----- Extracted records
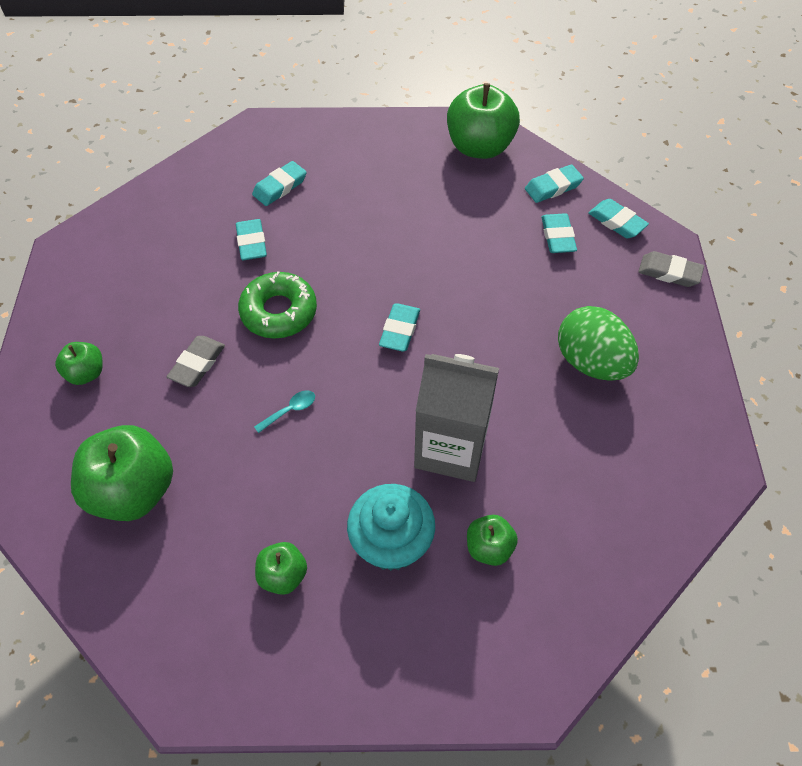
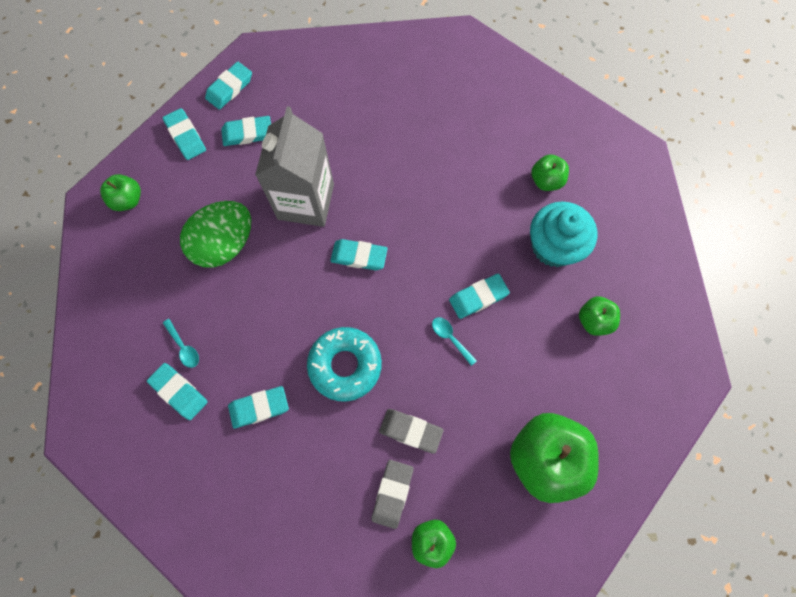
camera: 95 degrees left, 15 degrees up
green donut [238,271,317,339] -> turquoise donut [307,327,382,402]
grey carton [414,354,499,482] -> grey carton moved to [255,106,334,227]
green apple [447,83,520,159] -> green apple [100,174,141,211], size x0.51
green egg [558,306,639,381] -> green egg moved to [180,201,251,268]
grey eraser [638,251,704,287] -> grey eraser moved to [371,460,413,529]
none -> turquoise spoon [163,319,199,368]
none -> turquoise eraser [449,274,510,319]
----------
[Work instruction]
What is the number of lines in the records that contain "eraser"? Give that number only.

[Solution]
2